▶ _ACTION ITEM_: Among the entries below, one stretch runs from the line that contains "none -> blue plate J9:J11 level 1" through the line that contains "none -> blue plate J8 level 2". Repeat that stretch exactly, ends included, and only that.

---+---

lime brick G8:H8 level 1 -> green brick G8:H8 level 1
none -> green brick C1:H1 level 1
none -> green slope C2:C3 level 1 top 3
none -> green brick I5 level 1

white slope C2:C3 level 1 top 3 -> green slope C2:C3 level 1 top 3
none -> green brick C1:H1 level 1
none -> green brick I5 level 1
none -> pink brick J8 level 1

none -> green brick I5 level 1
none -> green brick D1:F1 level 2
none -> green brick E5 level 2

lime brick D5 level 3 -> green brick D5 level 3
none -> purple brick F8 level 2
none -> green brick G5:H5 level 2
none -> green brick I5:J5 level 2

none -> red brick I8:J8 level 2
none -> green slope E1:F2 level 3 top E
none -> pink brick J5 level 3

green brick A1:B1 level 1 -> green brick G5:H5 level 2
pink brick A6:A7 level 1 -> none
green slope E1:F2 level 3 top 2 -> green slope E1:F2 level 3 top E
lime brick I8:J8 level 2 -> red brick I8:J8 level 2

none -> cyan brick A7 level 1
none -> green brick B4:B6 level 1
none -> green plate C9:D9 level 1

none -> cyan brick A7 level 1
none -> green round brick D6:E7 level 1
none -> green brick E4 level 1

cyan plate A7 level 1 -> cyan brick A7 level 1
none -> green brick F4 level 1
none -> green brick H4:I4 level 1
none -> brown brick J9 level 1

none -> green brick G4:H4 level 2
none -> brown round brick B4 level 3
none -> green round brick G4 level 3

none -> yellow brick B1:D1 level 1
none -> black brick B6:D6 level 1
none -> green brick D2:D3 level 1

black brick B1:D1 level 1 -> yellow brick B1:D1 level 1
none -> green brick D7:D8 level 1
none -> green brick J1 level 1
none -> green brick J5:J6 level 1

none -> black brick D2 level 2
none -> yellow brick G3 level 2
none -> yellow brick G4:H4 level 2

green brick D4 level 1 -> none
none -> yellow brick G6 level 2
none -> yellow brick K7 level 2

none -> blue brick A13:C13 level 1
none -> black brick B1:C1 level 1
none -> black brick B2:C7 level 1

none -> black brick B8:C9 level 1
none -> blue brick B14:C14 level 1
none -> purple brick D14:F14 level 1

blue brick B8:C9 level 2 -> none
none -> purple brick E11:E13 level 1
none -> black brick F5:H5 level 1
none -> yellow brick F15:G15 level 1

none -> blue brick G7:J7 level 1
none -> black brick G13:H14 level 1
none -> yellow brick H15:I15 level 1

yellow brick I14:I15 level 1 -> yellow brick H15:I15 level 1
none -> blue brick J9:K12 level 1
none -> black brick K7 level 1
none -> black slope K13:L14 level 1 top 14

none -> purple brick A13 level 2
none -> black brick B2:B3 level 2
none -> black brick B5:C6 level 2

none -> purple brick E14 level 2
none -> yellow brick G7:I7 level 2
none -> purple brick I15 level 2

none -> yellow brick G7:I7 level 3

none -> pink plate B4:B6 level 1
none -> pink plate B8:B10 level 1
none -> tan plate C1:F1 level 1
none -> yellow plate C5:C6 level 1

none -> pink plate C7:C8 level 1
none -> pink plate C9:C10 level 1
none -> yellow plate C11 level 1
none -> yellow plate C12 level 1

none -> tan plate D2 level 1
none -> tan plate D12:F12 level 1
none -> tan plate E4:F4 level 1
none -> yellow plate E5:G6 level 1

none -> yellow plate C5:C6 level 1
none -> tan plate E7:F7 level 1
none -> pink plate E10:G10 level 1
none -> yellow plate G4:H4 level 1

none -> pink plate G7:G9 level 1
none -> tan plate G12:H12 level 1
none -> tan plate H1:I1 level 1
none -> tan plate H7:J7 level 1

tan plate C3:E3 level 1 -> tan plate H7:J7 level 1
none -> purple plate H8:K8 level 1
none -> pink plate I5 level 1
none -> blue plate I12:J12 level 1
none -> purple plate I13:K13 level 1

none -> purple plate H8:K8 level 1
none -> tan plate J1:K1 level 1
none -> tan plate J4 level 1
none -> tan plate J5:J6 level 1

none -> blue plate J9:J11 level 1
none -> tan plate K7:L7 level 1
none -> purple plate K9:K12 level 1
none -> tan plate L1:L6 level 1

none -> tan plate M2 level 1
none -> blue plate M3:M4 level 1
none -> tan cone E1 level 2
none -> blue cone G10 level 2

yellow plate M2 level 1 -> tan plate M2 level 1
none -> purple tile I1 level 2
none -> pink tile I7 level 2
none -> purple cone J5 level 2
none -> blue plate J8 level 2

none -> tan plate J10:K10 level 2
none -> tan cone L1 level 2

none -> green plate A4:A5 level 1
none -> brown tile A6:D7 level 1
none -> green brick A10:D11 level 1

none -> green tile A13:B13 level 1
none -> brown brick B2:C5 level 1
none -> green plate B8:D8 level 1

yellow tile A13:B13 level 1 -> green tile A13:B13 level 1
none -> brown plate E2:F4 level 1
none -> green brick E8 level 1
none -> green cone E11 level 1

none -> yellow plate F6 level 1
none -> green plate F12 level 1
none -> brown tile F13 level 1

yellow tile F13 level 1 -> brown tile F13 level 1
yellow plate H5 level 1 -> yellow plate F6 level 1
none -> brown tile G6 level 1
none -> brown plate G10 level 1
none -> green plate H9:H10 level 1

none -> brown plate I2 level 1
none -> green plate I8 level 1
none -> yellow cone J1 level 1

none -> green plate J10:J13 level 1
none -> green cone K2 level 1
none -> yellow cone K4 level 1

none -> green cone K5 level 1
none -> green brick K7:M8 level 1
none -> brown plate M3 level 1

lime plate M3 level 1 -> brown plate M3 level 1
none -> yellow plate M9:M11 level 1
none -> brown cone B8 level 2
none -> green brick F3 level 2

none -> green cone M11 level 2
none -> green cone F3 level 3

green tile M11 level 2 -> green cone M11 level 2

---+---

▶ _RESULT FOR THIS EXERCISE_:
none -> blue plate J9:J11 level 1
none -> tan plate K7:L7 level 1
none -> purple plate K9:K12 level 1
none -> tan plate L1:L6 level 1

none -> tan plate M2 level 1
none -> blue plate M3:M4 level 1
none -> tan cone E1 level 2
none -> blue cone G10 level 2

yellow plate M2 level 1 -> tan plate M2 level 1
none -> purple tile I1 level 2
none -> pink tile I7 level 2
none -> purple cone J5 level 2
none -> blue plate J8 level 2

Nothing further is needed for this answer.